Scene images with change listings:
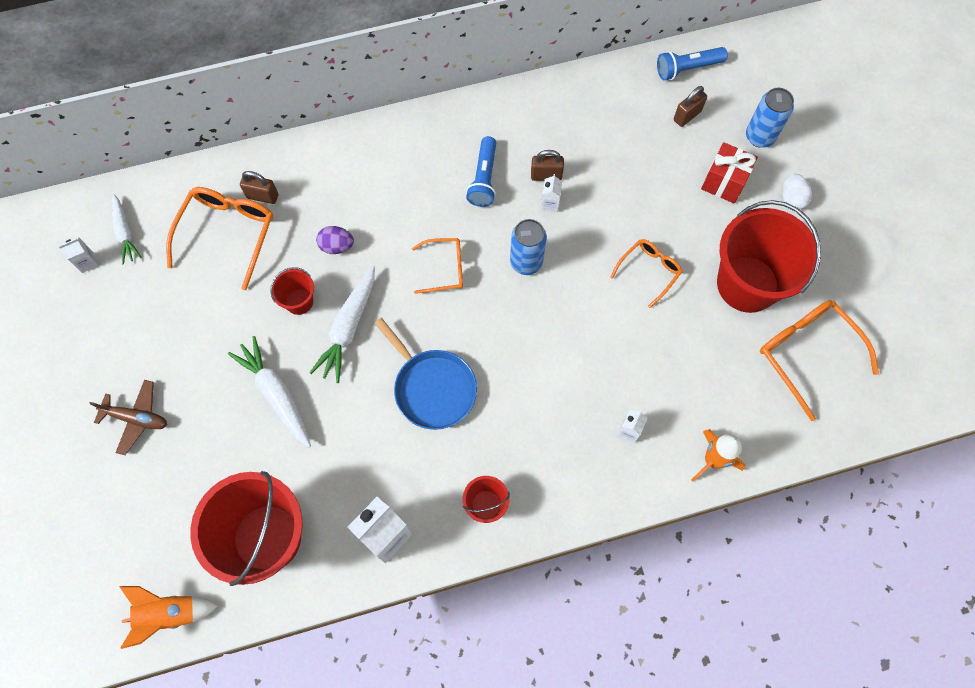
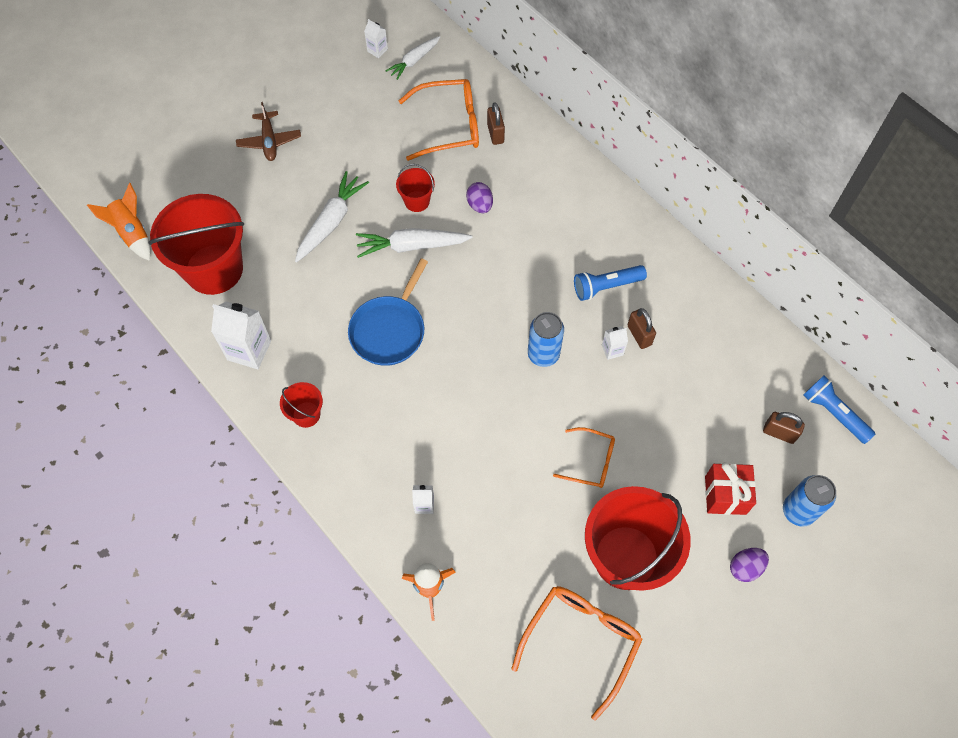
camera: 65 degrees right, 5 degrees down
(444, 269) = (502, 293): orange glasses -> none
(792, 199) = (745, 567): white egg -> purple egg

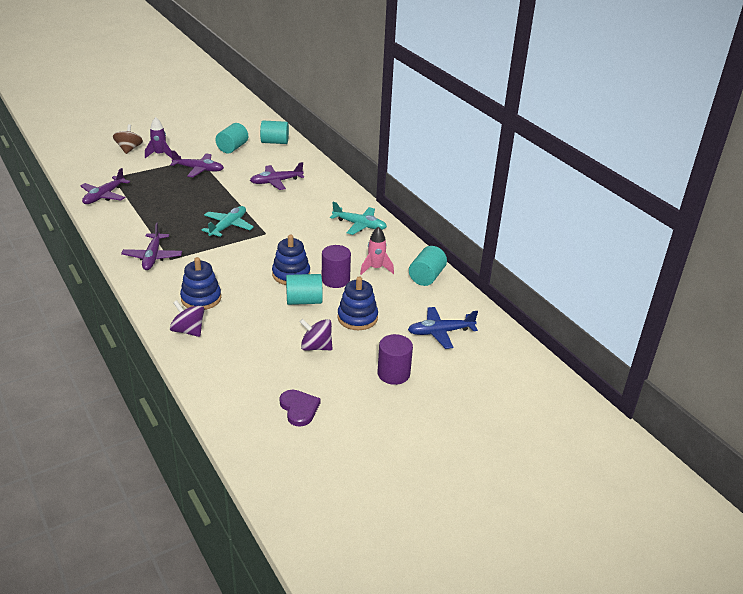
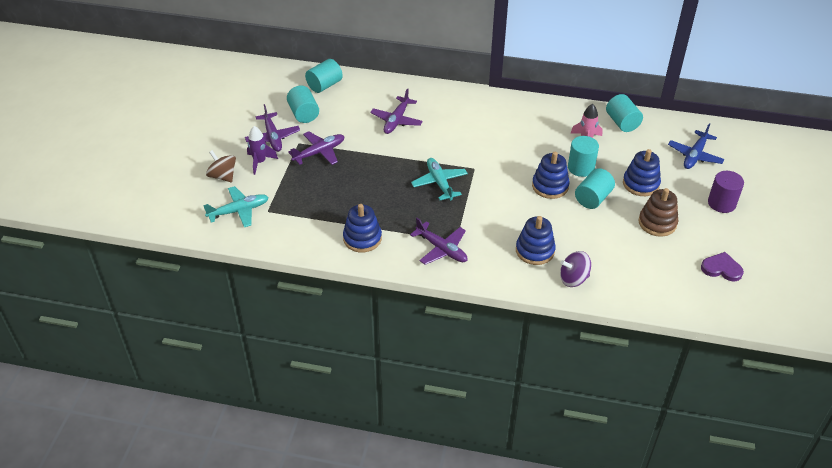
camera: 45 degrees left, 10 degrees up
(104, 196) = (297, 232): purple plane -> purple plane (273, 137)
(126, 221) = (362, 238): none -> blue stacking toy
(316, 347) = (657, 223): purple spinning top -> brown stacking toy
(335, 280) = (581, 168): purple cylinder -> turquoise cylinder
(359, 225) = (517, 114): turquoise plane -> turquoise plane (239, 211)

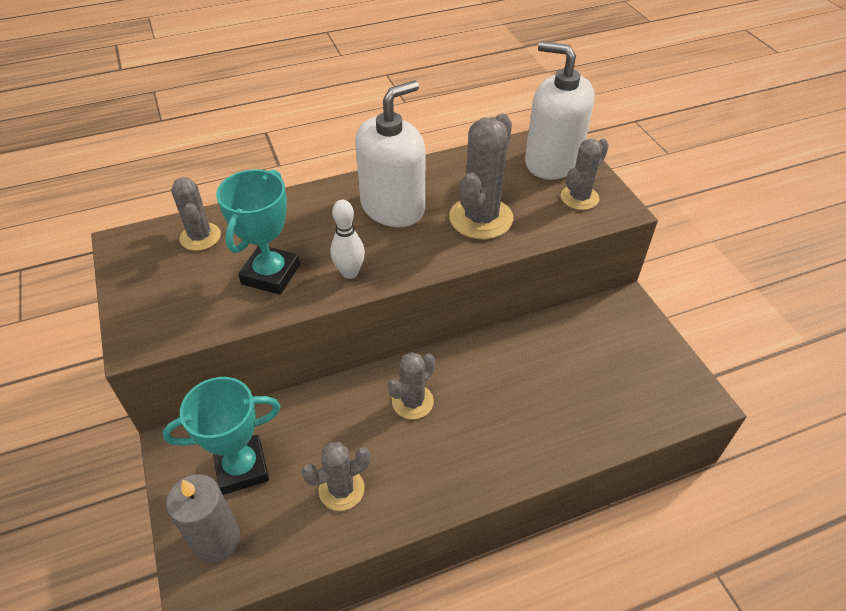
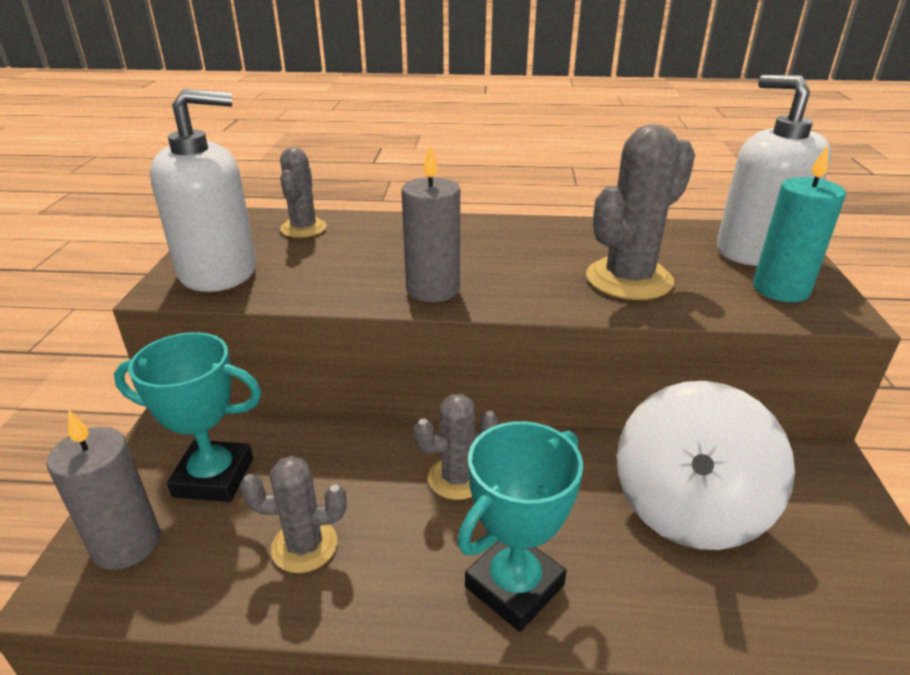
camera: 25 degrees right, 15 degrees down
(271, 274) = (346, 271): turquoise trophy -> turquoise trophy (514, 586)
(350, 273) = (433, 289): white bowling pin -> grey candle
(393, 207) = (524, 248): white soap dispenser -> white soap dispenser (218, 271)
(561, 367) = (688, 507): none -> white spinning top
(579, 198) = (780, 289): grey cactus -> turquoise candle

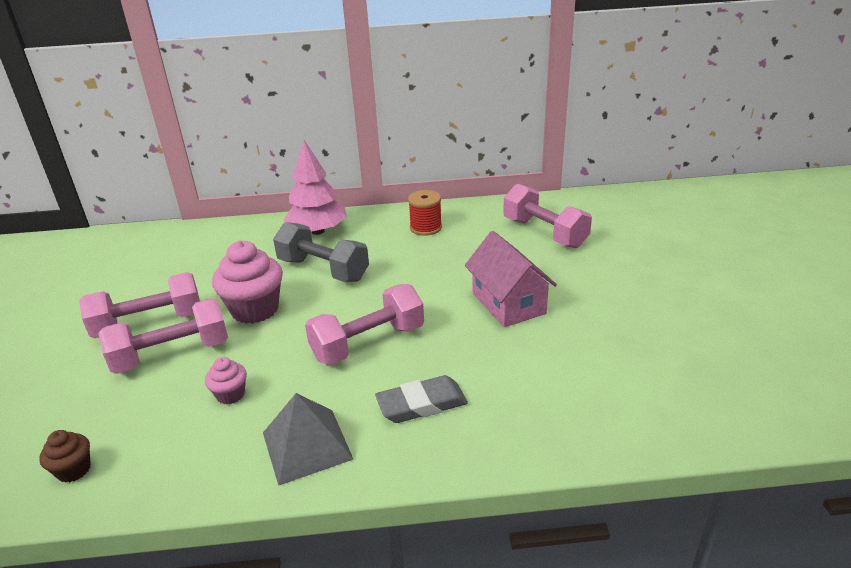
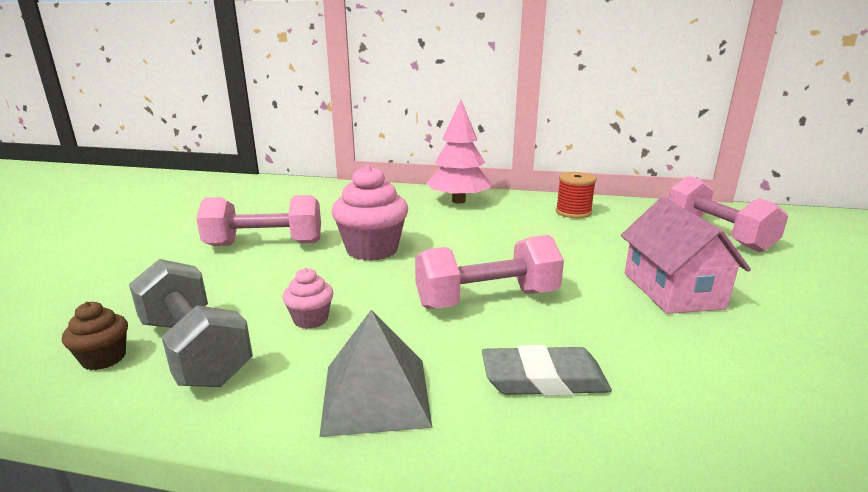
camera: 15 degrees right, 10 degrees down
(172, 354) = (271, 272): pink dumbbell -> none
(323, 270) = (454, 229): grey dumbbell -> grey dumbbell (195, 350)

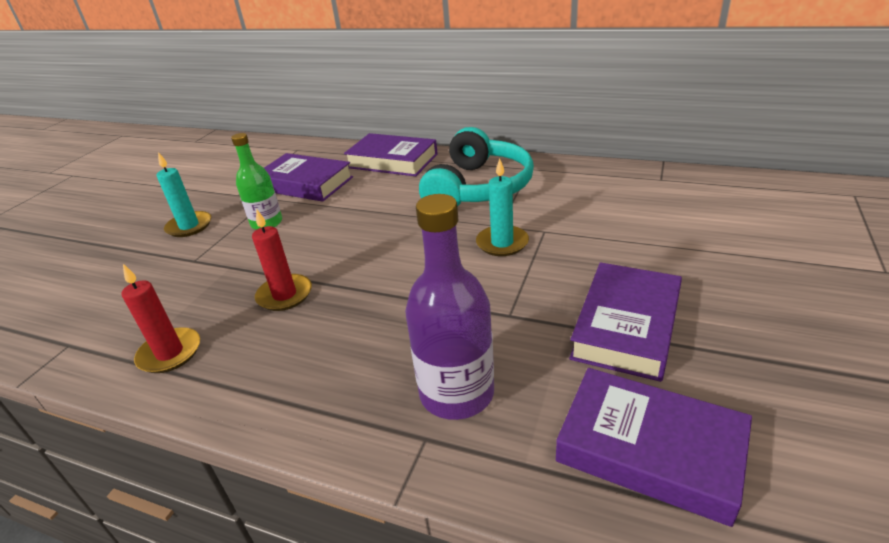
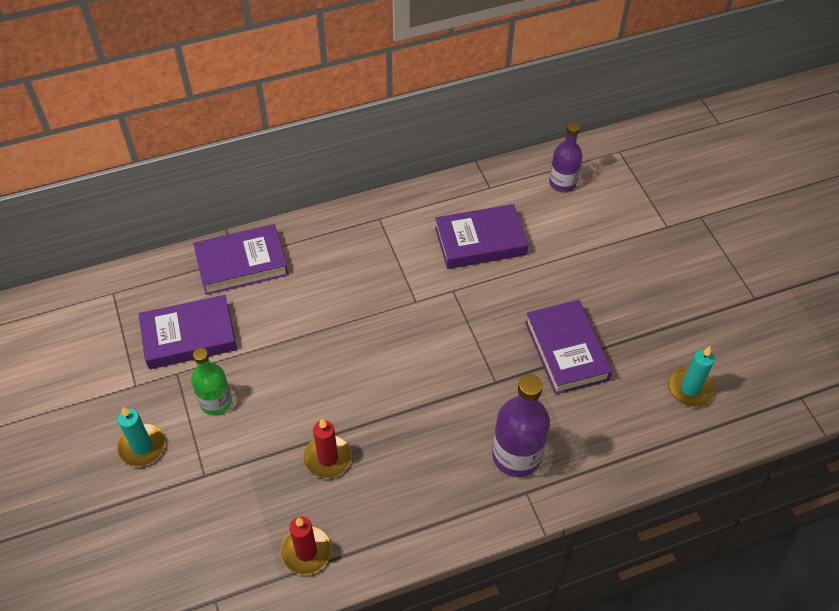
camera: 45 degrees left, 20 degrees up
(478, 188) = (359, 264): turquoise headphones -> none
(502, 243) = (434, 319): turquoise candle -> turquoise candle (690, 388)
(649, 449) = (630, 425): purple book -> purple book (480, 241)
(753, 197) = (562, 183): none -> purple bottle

#### EXERCISE INSTRUCTIONS:
Please output all of the data exactly as given, omitting any images it holds.

#### ANSWER BOX:
camera: 65 degrees right, 5 degrees down
(444, 269) = (502, 293): orange glasses -> none
(792, 199) = (745, 567): white egg -> purple egg

camera: 45 degrees left, 10 degrees up
(104, 196) = (297, 232): purple plane -> purple plane (273, 137)
(126, 221) = (362, 238): none -> blue stacking toy
(316, 347) = (657, 223): purple spinning top -> brown stacking toy
(335, 280) = (581, 168): purple cylinder -> turquoise cylinder
(359, 225) = (517, 114): turquoise plane -> turquoise plane (239, 211)

camera: 25 degrees right, 15 degrees down
(271, 274) = (346, 271): turquoise trophy -> turquoise trophy (514, 586)
(350, 273) = (433, 289): white bowling pin -> grey candle
(393, 207) = (524, 248): white soap dispenser -> white soap dispenser (218, 271)
(561, 367) = (688, 507): none -> white spinning top
(579, 198) = (780, 289): grey cactus -> turquoise candle

camera: 15 degrees right, 10 degrees down
(172, 354) = (271, 272): pink dumbbell -> none
(323, 270) = (454, 229): grey dumbbell -> grey dumbbell (195, 350)

camera: 45 degrees left, 20 degrees up
(478, 188) = (359, 264): turquoise headphones -> none
(502, 243) = (434, 319): turquoise candle -> turquoise candle (690, 388)
(649, 449) = (630, 425): purple book -> purple book (480, 241)
(753, 197) = (562, 183): none -> purple bottle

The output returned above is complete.